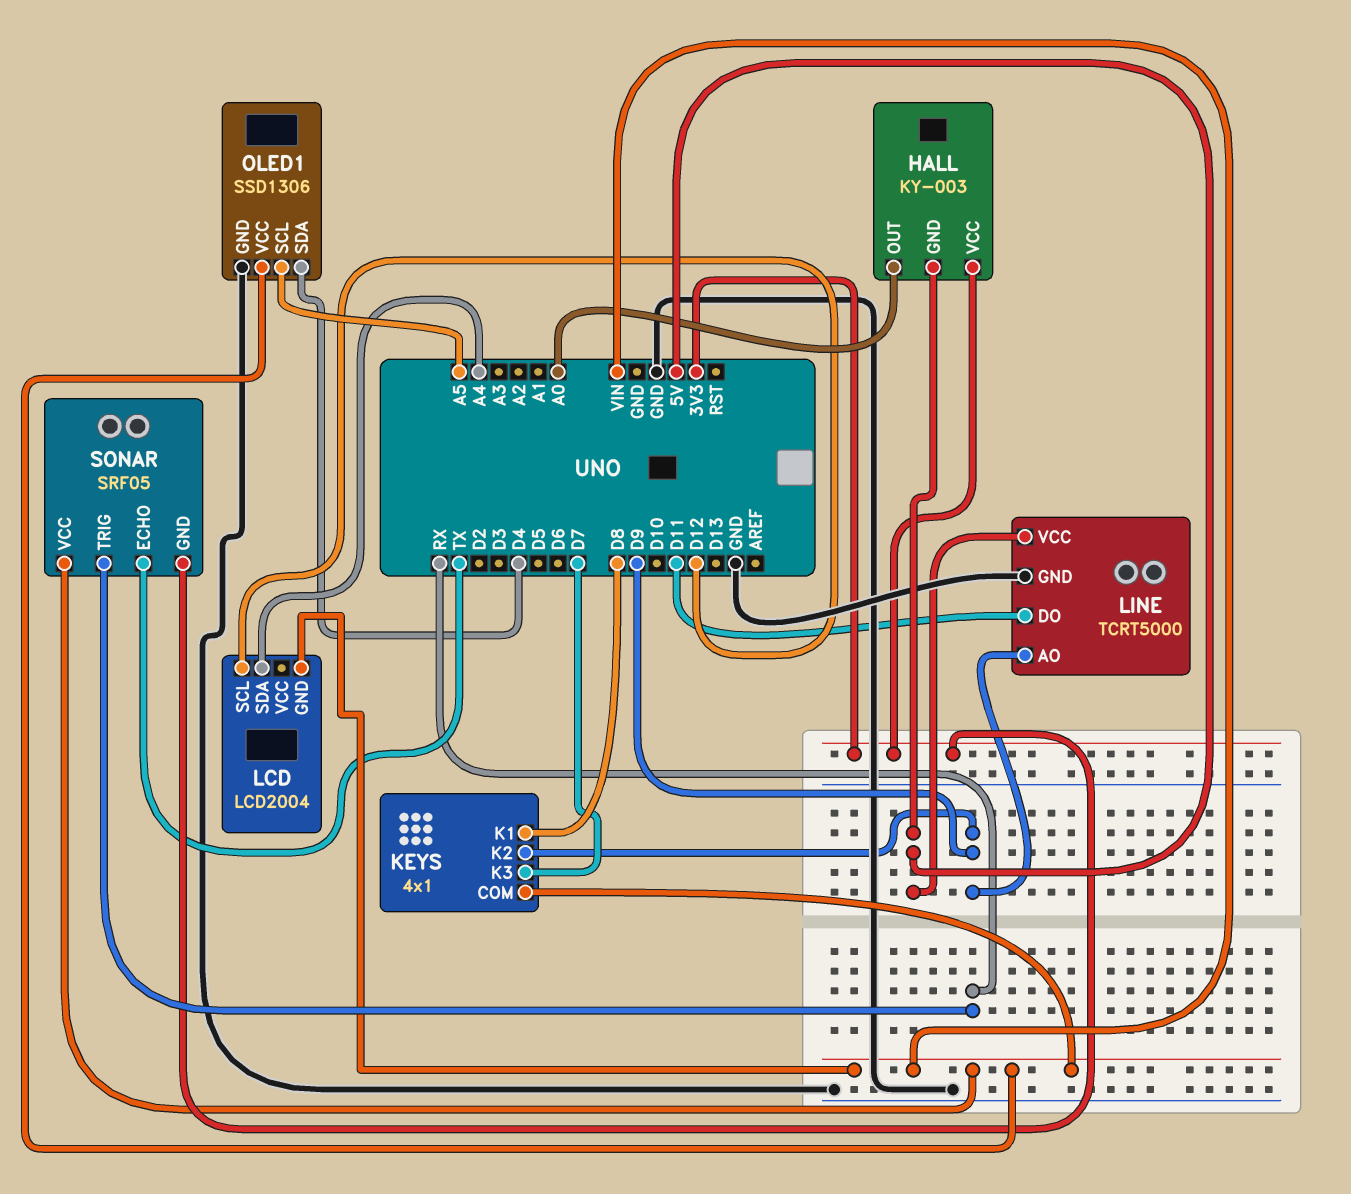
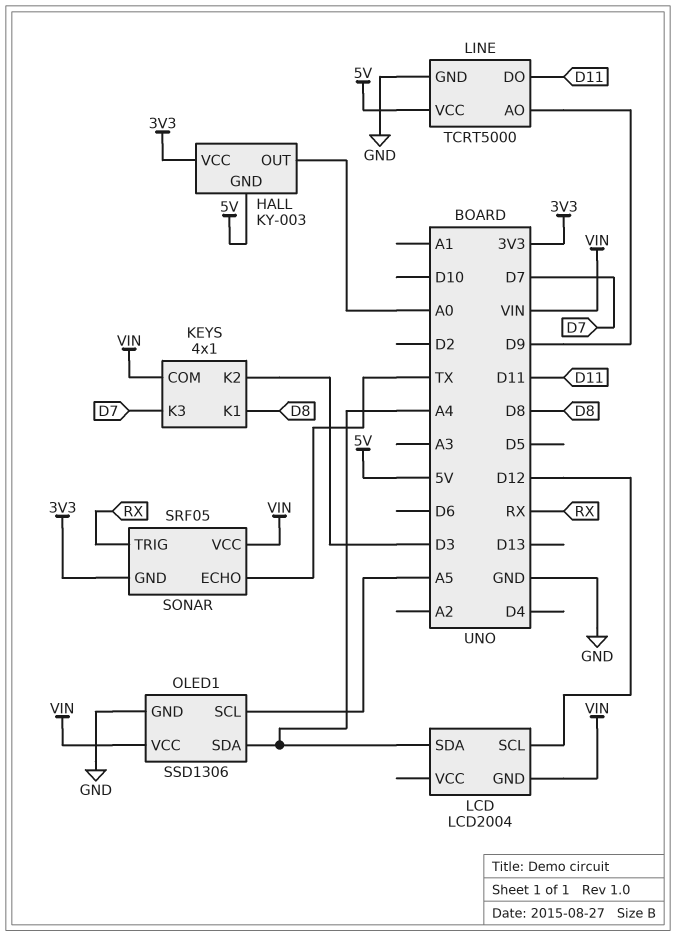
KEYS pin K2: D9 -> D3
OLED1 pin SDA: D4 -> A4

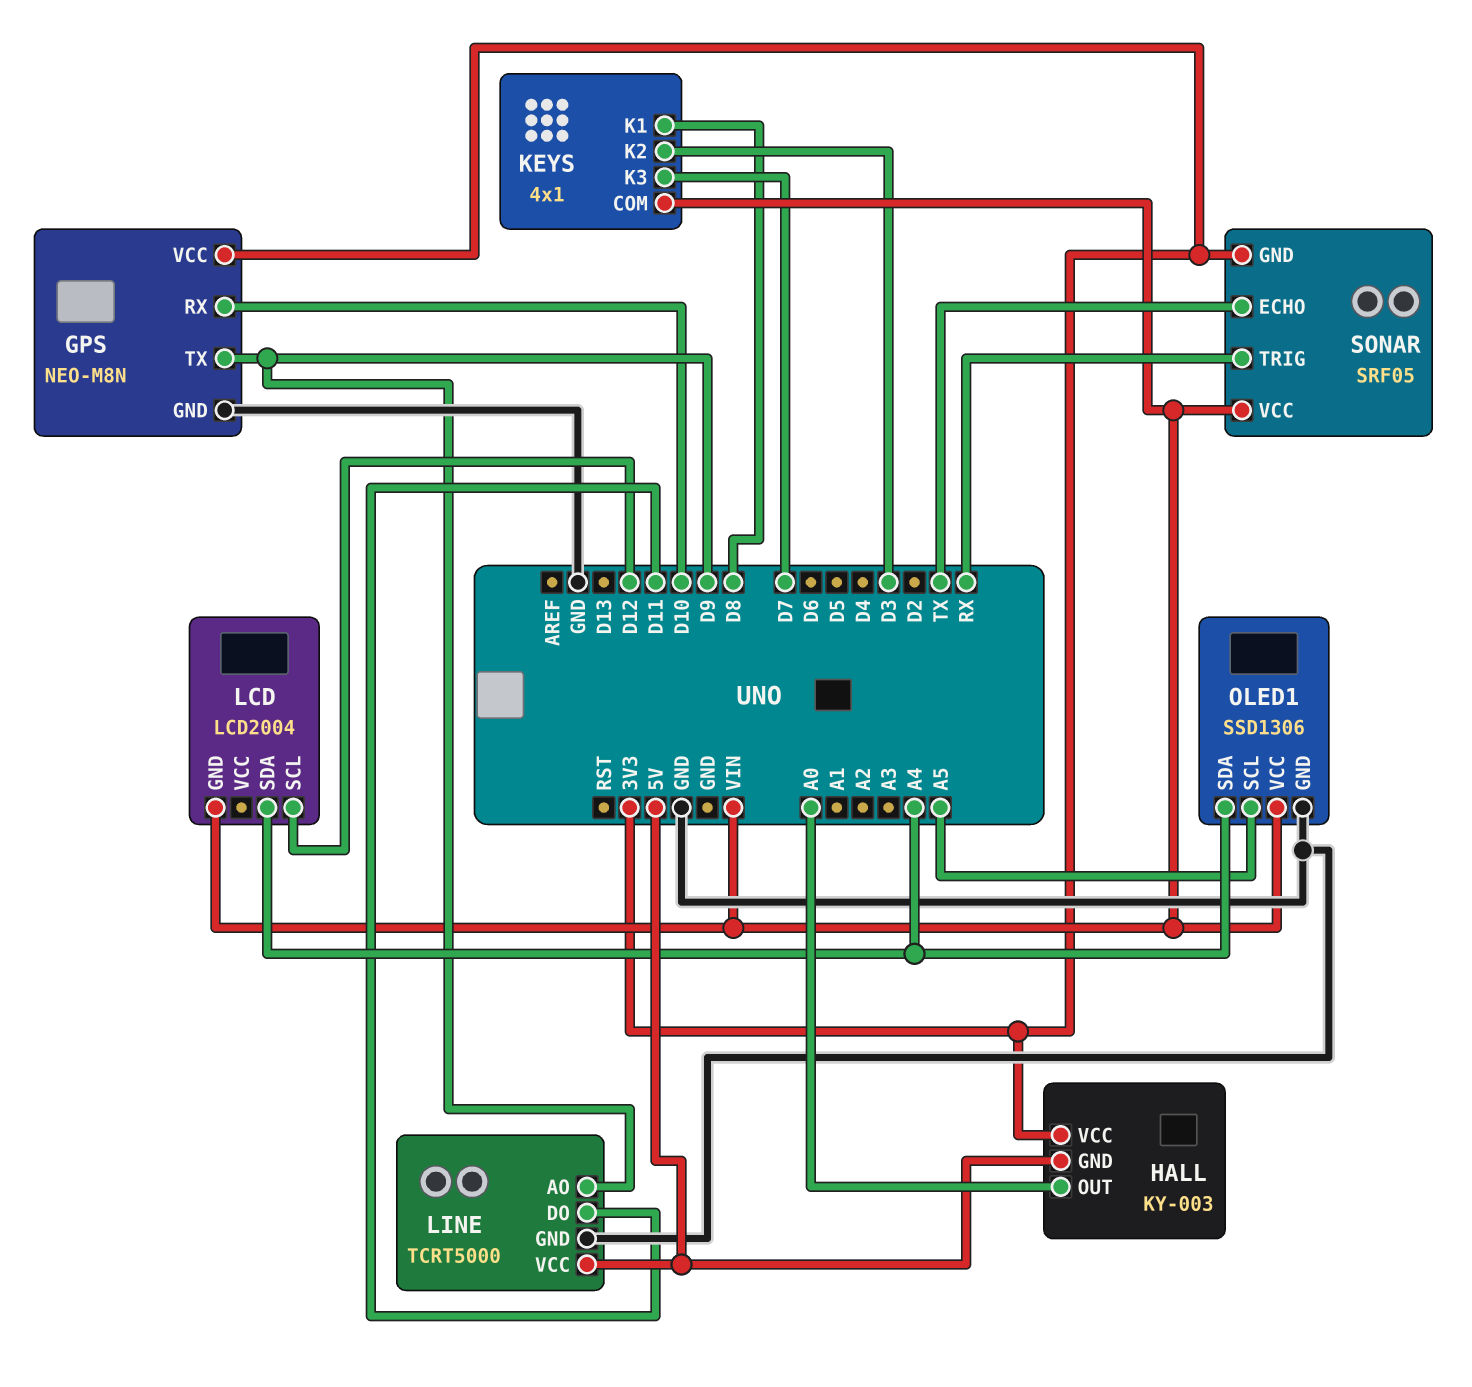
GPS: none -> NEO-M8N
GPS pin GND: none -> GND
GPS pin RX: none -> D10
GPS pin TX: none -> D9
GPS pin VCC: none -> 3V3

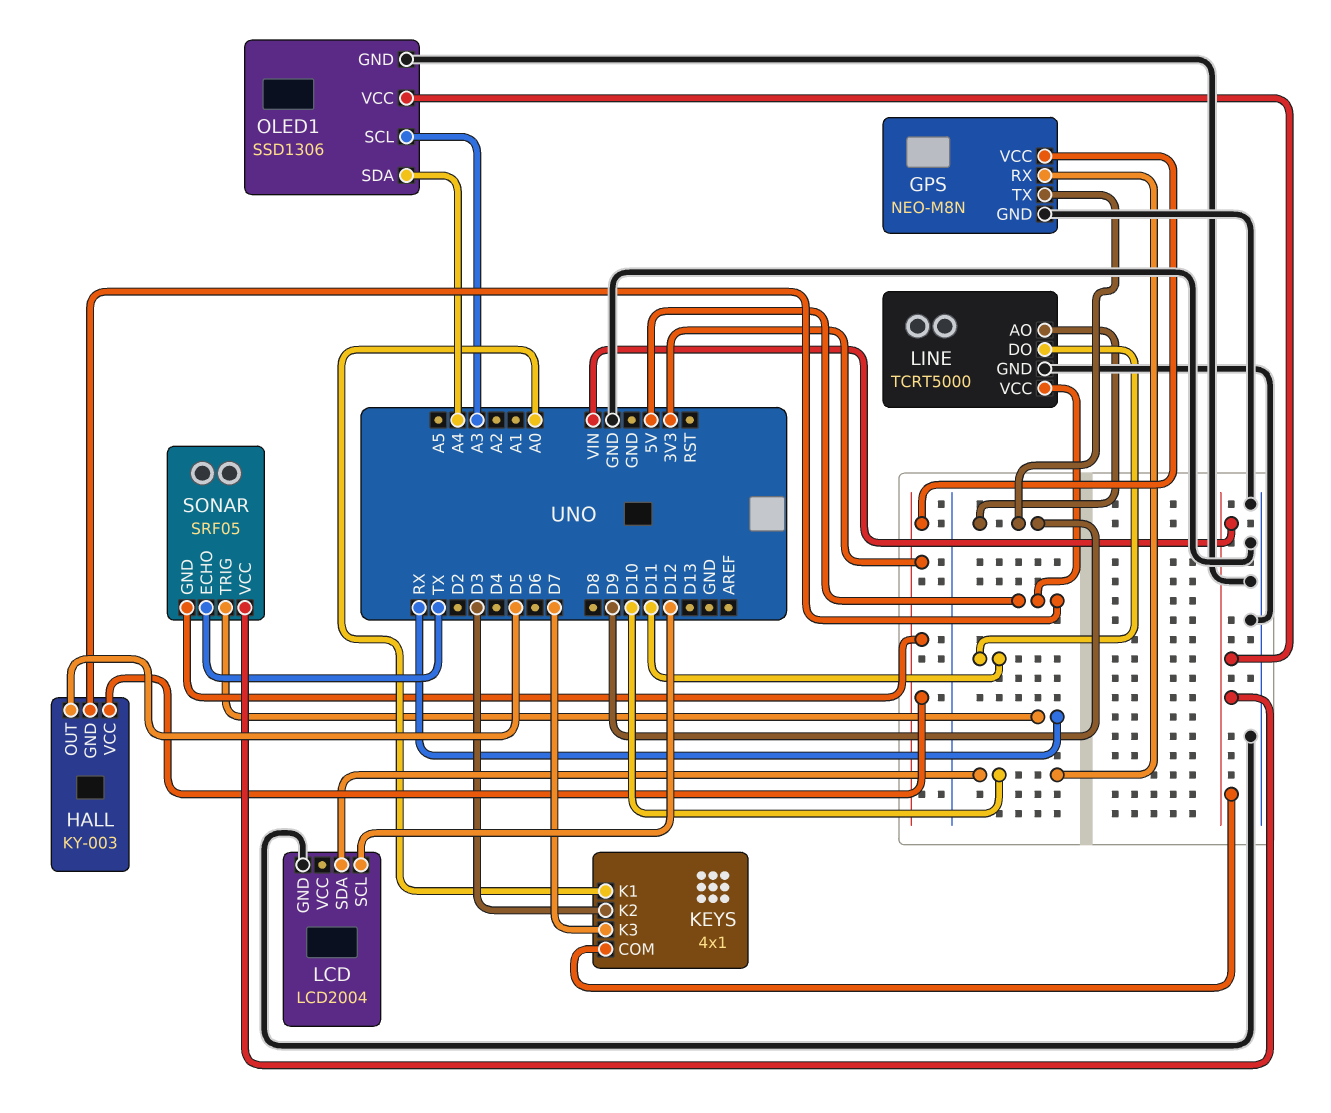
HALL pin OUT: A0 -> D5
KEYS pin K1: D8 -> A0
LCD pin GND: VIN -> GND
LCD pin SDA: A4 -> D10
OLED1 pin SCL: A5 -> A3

——

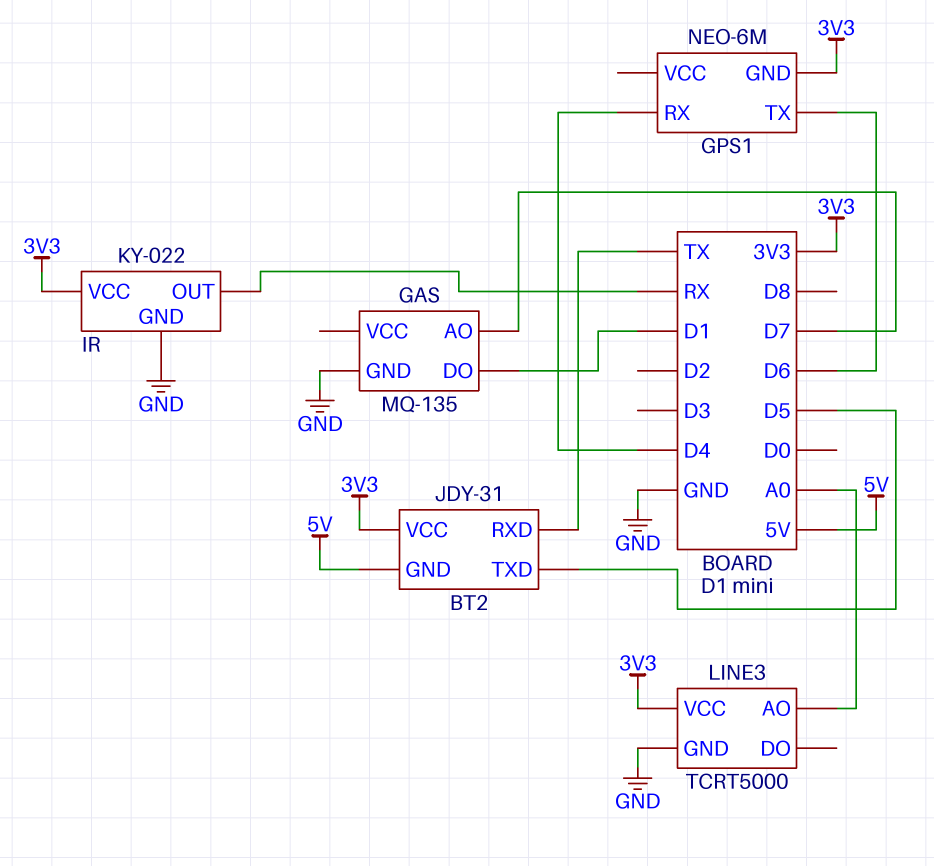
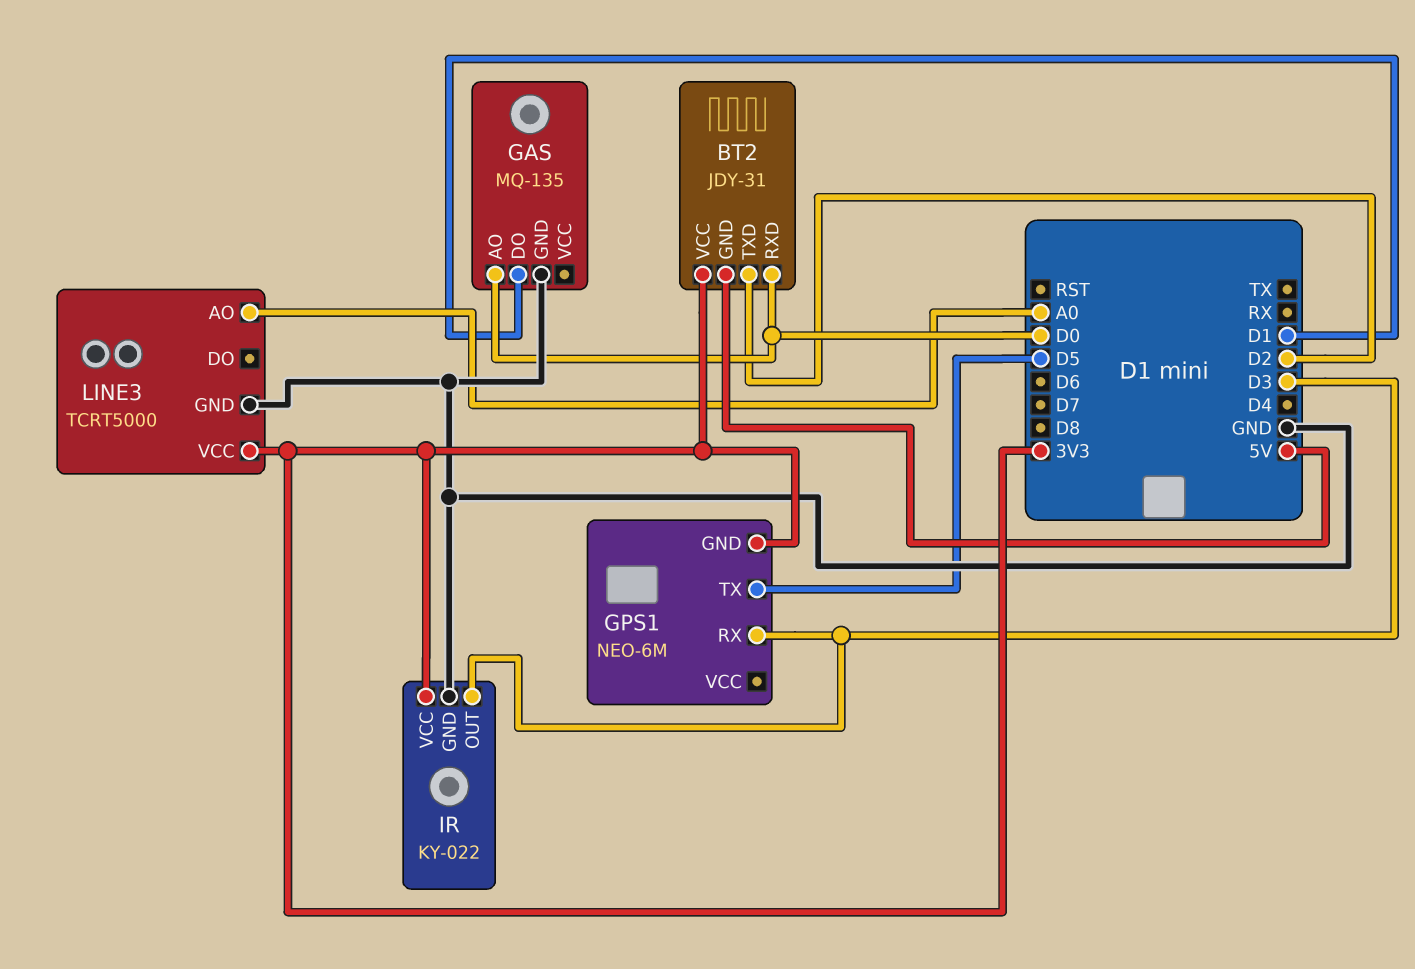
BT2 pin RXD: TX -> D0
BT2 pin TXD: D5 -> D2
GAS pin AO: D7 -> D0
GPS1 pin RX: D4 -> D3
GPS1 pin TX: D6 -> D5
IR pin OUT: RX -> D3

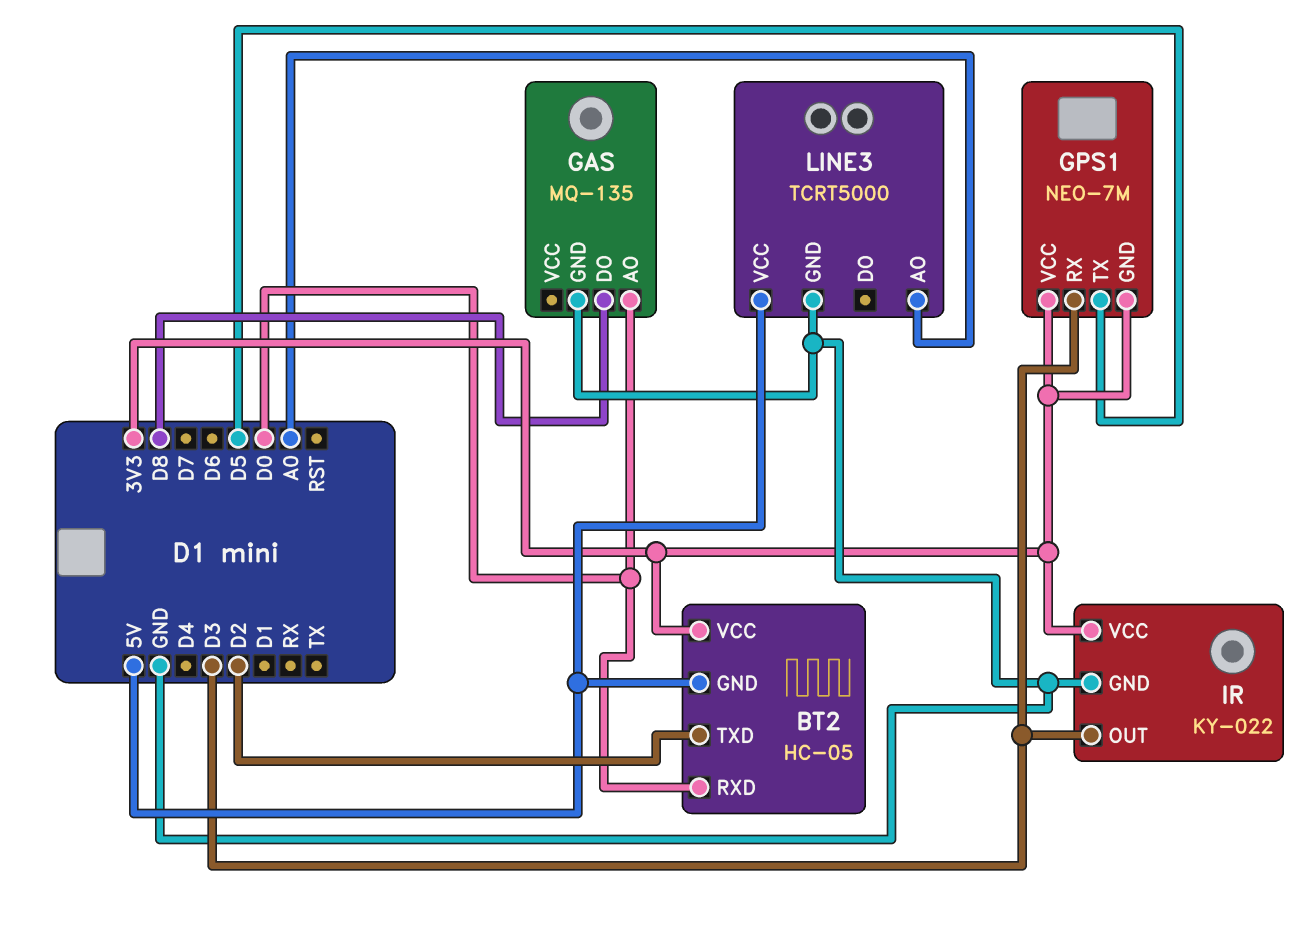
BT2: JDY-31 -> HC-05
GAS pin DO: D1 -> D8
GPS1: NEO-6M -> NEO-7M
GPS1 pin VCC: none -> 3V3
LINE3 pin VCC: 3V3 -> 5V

——

Task goal
Using the material above, reproduce only the lines that run from the line with "GAS pin AO: D7 -> D0" up to and including the line with "LINE3 pin VCC: 3V3 -> 5V", exactly, with the pictures dropped.

Answer to the exercise
GAS pin AO: D7 -> D0
GPS1 pin RX: D4 -> D3
GPS1 pin TX: D6 -> D5
IR pin OUT: RX -> D3

BT2: JDY-31 -> HC-05
GAS pin DO: D1 -> D8
GPS1: NEO-6M -> NEO-7M
GPS1 pin VCC: none -> 3V3
LINE3 pin VCC: 3V3 -> 5V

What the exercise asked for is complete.